━━ Provided records

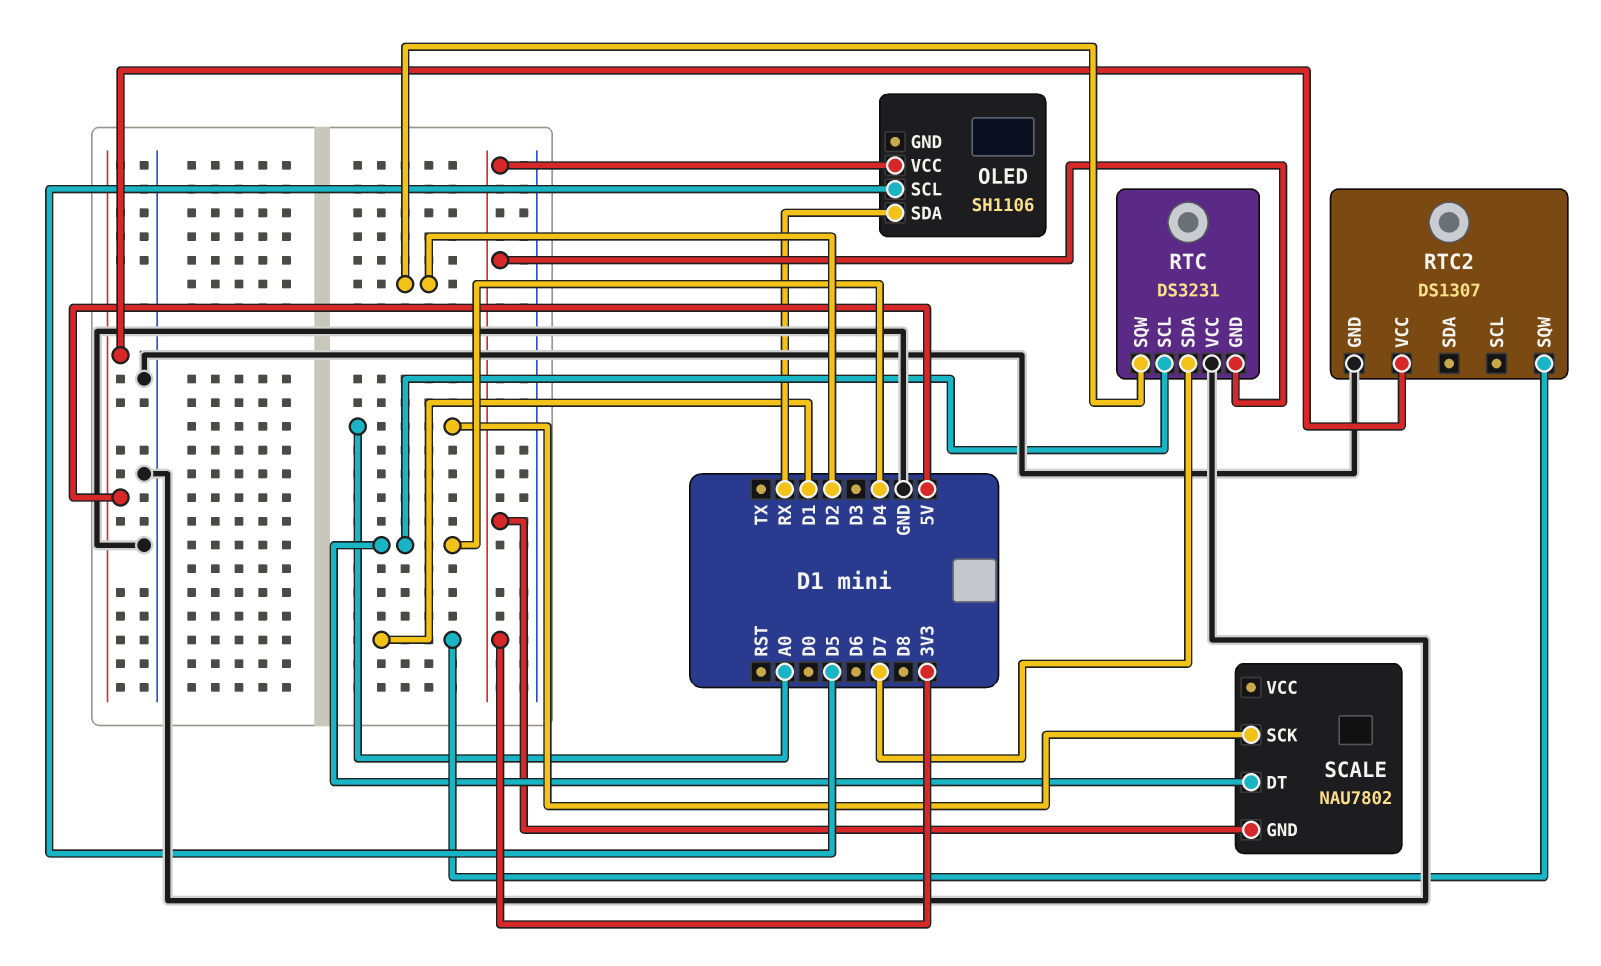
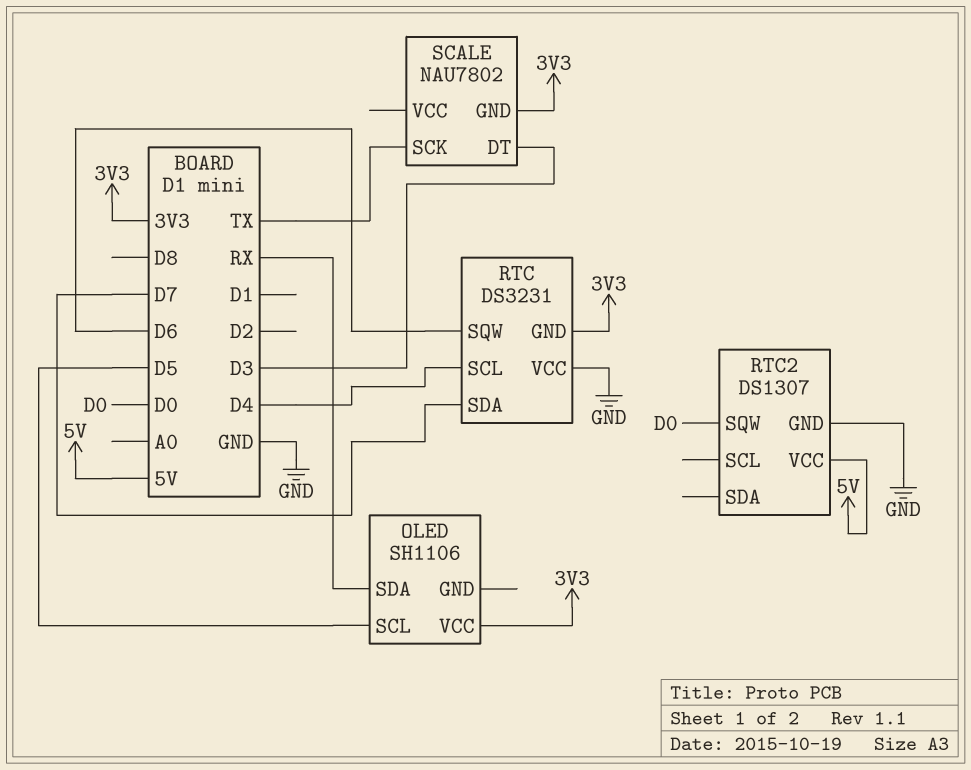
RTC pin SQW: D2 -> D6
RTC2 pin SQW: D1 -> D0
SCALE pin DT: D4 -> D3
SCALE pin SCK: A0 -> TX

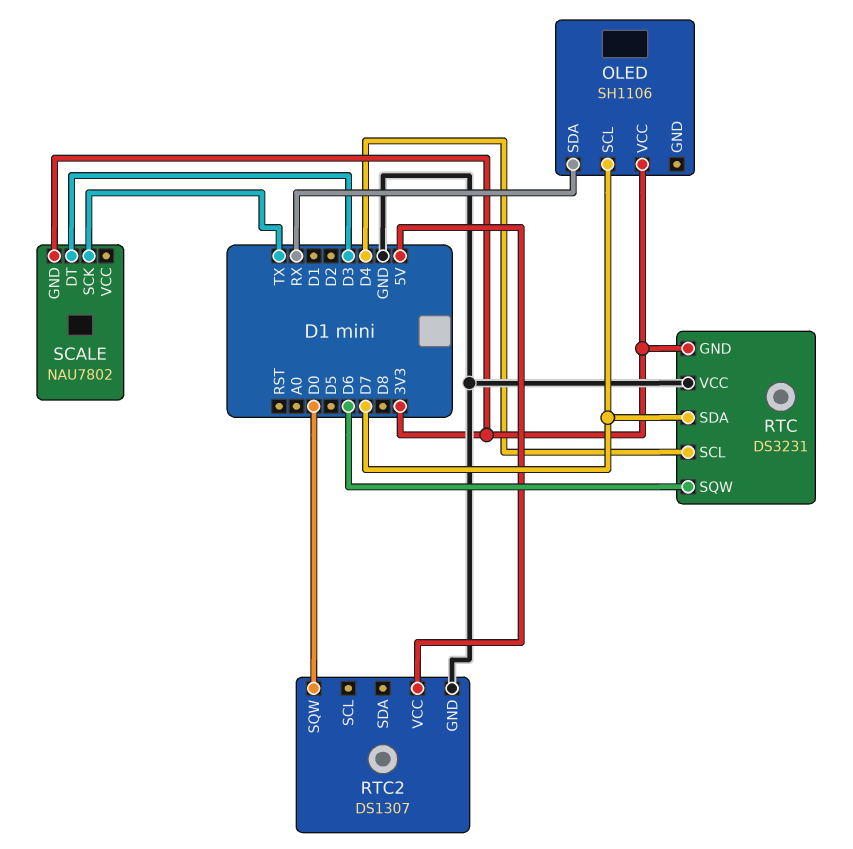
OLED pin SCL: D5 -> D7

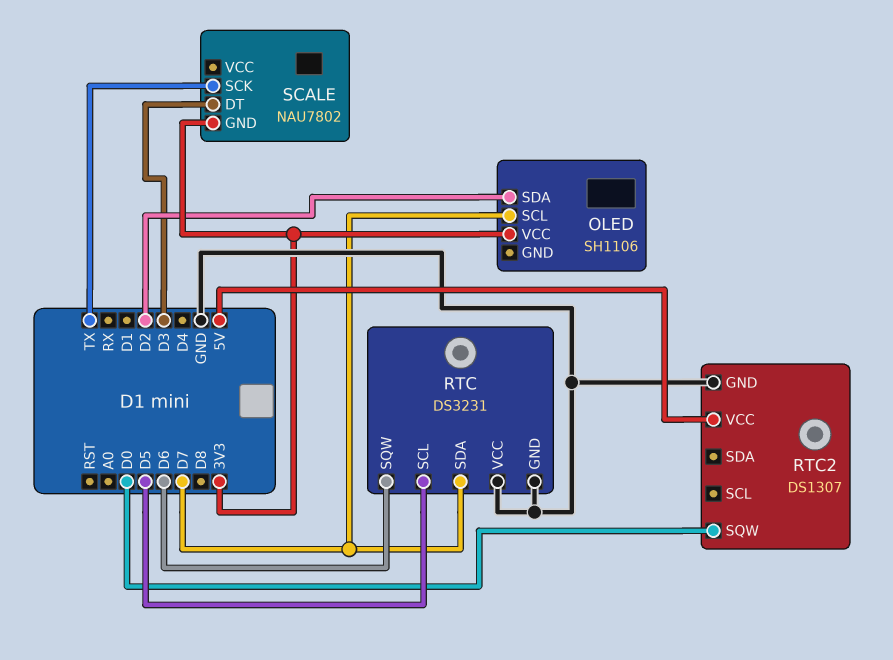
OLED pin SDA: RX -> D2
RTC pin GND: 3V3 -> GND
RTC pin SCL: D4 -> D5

━━━━

**Required work**
Leaving out only the pictures, retype every record exactly.

**Response to this exercise**
RTC pin SQW: D2 -> D6
RTC2 pin SQW: D1 -> D0
SCALE pin DT: D4 -> D3
SCALE pin SCK: A0 -> TX

OLED pin SCL: D5 -> D7

OLED pin SDA: RX -> D2
RTC pin GND: 3V3 -> GND
RTC pin SCL: D4 -> D5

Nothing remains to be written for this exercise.